[Opening EXCERPTED RECORDS section]
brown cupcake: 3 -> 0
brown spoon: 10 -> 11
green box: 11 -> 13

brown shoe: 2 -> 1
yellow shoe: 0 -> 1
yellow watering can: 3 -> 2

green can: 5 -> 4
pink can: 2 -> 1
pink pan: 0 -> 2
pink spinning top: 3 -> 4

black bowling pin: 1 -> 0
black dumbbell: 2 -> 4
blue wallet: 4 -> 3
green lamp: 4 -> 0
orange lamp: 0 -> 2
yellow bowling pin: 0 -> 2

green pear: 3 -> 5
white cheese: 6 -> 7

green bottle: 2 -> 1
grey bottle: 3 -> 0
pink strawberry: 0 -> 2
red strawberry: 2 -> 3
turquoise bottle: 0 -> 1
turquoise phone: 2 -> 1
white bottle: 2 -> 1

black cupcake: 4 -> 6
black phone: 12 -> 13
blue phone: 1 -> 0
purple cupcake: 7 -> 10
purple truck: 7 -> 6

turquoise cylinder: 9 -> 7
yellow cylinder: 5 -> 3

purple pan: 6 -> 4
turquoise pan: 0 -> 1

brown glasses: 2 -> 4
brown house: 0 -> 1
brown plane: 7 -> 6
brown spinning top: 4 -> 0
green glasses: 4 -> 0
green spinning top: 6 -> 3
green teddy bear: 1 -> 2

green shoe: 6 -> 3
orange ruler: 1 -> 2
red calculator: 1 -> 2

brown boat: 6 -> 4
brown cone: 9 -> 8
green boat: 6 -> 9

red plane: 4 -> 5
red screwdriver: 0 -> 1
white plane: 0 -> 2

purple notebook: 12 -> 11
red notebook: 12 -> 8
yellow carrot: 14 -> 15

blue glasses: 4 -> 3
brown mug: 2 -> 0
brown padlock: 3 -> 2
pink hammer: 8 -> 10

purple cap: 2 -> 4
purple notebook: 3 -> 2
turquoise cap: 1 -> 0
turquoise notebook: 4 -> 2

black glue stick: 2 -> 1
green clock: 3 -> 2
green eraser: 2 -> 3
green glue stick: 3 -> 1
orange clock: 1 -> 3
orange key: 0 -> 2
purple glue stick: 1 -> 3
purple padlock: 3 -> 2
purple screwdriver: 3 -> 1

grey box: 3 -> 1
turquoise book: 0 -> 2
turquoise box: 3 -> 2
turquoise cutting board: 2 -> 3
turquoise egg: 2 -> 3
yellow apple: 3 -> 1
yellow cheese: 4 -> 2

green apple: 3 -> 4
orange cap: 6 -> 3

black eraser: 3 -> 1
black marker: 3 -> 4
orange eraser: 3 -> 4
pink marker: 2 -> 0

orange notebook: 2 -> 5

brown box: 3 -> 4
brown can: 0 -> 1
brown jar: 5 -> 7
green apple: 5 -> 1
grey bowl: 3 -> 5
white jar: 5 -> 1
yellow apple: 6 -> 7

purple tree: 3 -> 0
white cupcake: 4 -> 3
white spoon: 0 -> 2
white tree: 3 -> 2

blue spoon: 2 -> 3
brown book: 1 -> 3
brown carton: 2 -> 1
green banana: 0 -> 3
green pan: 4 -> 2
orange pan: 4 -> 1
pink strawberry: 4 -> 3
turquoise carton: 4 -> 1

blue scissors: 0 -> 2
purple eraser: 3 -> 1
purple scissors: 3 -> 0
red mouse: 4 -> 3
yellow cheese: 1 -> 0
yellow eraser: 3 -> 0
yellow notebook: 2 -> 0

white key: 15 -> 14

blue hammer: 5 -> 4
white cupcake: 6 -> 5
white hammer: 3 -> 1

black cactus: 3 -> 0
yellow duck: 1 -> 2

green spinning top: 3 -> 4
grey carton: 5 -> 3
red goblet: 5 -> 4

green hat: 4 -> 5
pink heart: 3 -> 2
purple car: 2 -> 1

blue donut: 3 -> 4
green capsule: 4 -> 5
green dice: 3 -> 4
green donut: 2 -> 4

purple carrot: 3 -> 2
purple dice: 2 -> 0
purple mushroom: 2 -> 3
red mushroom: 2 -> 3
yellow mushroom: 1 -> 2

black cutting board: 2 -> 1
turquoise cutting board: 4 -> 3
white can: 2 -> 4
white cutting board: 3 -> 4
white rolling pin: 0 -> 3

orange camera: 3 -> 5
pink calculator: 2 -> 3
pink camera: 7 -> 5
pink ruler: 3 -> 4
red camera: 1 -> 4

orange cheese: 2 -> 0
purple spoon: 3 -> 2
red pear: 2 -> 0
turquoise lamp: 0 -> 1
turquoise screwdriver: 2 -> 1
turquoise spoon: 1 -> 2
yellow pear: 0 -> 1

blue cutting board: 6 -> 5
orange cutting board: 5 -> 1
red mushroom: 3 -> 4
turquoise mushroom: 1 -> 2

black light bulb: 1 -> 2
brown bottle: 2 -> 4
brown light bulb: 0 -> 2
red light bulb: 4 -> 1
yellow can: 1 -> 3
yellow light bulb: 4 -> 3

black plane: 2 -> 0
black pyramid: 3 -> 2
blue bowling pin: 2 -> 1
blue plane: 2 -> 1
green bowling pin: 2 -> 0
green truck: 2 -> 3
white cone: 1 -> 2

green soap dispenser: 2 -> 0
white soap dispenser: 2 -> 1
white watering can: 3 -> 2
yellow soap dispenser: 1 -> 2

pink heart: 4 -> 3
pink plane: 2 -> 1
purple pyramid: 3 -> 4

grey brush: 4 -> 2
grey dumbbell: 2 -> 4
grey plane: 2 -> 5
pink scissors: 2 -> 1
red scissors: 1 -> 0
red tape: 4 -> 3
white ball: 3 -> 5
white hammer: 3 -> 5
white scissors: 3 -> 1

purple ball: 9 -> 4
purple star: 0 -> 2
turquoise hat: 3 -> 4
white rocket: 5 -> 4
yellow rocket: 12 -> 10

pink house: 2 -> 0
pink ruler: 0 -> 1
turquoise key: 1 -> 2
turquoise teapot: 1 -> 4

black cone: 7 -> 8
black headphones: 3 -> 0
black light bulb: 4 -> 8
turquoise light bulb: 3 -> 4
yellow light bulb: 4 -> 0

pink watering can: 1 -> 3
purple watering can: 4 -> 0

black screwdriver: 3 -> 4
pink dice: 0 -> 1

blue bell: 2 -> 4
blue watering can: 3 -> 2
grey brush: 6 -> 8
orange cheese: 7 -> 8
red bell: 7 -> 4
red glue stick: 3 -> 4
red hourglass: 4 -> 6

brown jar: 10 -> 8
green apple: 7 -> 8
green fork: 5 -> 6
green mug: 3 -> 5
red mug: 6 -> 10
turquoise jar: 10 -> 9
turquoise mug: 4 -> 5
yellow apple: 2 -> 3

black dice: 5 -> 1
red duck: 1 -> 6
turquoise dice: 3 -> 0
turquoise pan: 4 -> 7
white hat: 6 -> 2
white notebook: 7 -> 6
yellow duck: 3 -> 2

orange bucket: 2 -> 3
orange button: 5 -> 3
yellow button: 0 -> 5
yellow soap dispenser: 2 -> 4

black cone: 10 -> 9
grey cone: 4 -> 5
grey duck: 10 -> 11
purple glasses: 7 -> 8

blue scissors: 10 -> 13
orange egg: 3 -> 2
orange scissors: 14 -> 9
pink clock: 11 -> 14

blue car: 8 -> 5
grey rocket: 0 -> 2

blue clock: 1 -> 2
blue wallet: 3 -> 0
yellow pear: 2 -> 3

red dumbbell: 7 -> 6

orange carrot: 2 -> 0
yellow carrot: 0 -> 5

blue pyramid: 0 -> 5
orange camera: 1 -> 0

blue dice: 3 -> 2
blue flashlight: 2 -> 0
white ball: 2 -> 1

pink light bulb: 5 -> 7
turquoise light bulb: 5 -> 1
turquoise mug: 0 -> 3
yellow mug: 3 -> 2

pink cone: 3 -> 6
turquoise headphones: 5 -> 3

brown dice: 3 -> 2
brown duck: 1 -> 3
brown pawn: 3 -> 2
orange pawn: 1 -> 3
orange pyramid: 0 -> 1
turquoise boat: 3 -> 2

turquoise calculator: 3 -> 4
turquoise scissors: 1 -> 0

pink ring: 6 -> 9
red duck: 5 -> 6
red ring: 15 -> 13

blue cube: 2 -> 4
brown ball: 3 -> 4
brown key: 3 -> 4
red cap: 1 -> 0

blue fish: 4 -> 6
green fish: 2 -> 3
[Closing EXCERPTED RECORDS section]
**YOUR GOAL:** Please give back exactly the lines of the listing above that run from the one containing "turquoise teapot: 1 -> 4" through the one containing "grey brush: 6 -> 8", and only those.

**RESPONSE BOX:**
turquoise teapot: 1 -> 4

black cone: 7 -> 8
black headphones: 3 -> 0
black light bulb: 4 -> 8
turquoise light bulb: 3 -> 4
yellow light bulb: 4 -> 0

pink watering can: 1 -> 3
purple watering can: 4 -> 0

black screwdriver: 3 -> 4
pink dice: 0 -> 1

blue bell: 2 -> 4
blue watering can: 3 -> 2
grey brush: 6 -> 8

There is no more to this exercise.